• _EXERCISE AIM_
Your task is to return the span of lines beginning at the one with "tan plate F4 level 1 -> tan plate F6 level 1" and ending at the last line of the data, exactly as it stands.

• _EXTRACTED INFORMATION_
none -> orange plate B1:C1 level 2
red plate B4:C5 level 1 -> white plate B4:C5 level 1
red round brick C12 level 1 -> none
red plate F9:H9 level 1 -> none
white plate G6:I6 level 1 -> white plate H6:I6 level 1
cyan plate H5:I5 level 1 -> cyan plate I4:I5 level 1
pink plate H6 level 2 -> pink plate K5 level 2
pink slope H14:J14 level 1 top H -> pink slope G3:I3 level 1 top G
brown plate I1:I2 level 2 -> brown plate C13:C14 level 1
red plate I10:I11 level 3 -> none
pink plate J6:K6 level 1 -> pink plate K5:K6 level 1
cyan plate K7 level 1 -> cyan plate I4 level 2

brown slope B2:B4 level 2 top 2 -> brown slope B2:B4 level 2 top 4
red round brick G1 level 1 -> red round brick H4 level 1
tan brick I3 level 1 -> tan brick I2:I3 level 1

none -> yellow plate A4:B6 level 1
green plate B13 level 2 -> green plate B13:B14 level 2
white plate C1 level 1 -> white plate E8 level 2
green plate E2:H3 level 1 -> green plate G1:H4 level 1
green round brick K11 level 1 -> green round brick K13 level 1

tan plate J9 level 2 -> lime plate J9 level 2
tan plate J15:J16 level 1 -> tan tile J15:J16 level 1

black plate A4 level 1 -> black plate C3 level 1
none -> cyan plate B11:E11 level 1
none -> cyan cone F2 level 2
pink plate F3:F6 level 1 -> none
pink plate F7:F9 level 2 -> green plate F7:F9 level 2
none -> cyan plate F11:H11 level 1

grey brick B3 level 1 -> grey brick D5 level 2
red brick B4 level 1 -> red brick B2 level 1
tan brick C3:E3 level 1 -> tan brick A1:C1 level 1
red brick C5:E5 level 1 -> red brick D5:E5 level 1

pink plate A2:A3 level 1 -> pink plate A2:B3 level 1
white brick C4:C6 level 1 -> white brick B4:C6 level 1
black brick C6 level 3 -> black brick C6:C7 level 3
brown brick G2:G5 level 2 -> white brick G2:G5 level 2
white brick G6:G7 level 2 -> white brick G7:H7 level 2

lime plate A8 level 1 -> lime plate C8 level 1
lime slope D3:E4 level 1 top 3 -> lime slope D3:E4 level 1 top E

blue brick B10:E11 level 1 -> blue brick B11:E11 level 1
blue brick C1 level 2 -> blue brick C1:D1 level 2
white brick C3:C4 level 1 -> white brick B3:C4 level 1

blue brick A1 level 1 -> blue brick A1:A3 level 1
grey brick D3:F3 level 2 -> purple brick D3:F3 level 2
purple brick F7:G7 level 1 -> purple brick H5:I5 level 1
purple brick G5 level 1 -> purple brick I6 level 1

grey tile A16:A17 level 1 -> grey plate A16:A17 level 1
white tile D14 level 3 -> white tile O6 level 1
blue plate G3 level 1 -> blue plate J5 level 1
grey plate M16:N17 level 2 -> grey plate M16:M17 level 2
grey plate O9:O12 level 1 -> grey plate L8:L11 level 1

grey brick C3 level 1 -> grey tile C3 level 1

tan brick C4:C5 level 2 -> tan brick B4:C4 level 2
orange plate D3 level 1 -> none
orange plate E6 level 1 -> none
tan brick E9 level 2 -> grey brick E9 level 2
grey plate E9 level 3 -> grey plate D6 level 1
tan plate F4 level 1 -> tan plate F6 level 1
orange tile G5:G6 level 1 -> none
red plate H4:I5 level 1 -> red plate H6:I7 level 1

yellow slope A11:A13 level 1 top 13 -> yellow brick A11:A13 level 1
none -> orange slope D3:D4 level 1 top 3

• _SOLUTION TO THIS TASK_
tan plate F4 level 1 -> tan plate F6 level 1
orange tile G5:G6 level 1 -> none
red plate H4:I5 level 1 -> red plate H6:I7 level 1

yellow slope A11:A13 level 1 top 13 -> yellow brick A11:A13 level 1
none -> orange slope D3:D4 level 1 top 3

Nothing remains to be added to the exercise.